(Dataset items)
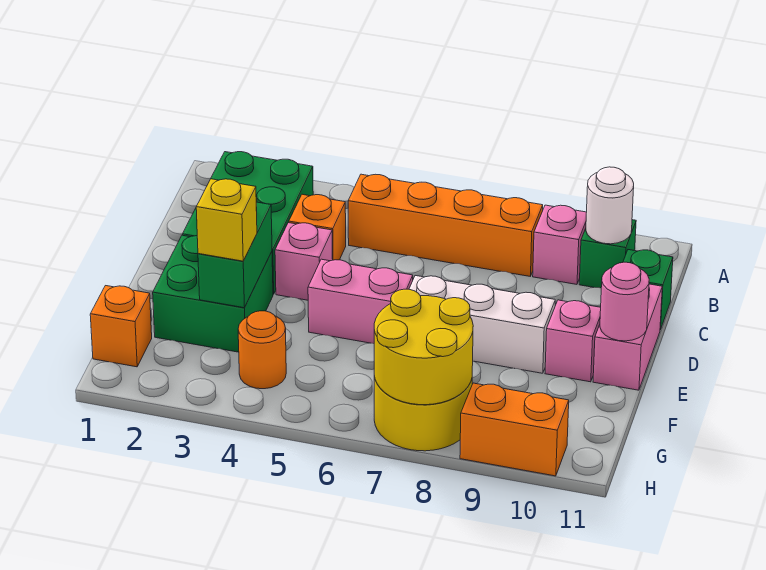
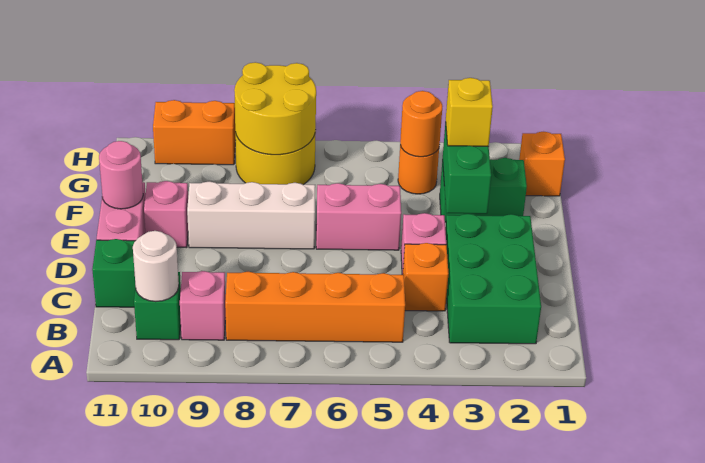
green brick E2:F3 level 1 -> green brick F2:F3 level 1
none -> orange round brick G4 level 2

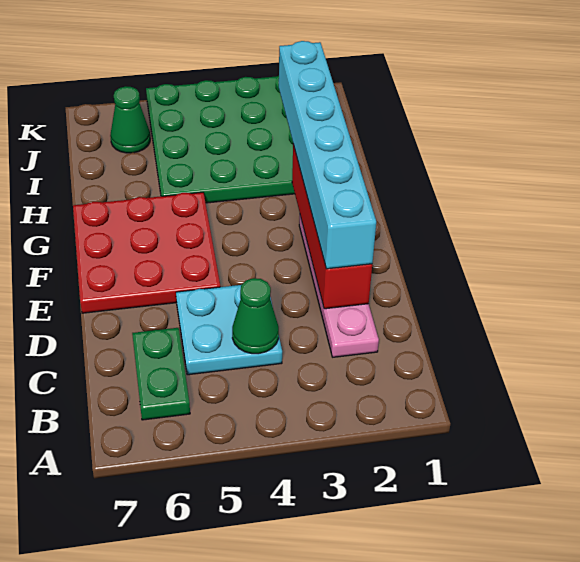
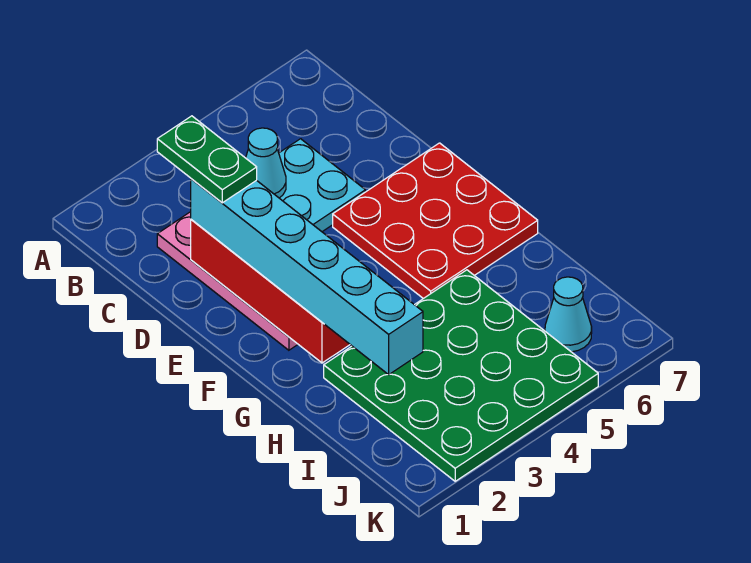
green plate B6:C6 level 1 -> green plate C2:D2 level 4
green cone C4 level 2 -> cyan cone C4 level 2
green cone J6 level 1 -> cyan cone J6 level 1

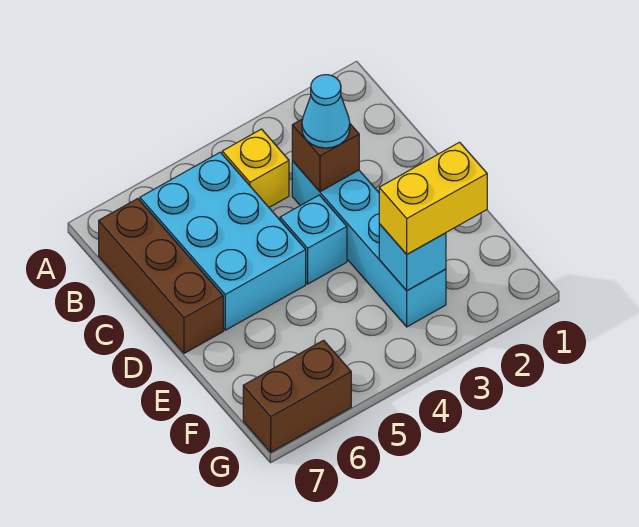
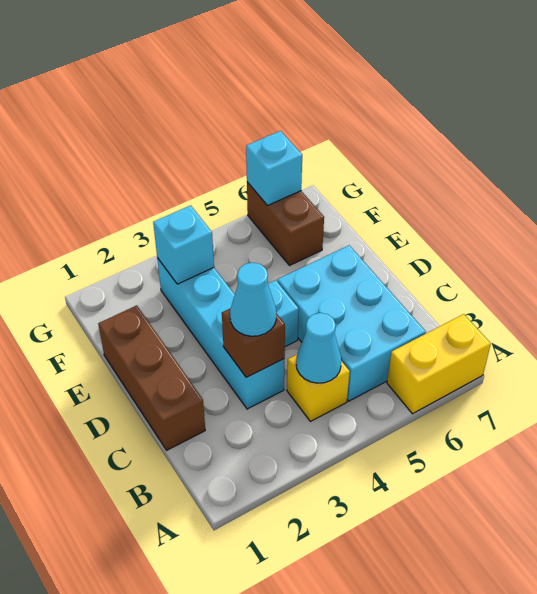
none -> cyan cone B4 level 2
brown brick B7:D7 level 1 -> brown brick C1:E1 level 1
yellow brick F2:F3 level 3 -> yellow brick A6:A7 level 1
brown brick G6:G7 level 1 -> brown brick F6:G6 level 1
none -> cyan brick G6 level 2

TASK STATEMENT:
Report every line in the data that holds "cone", copying each one.

EXERCISE SOLUTION:
green cone C4 level 2 -> cyan cone C4 level 2
green cone J6 level 1 -> cyan cone J6 level 1
none -> cyan cone B4 level 2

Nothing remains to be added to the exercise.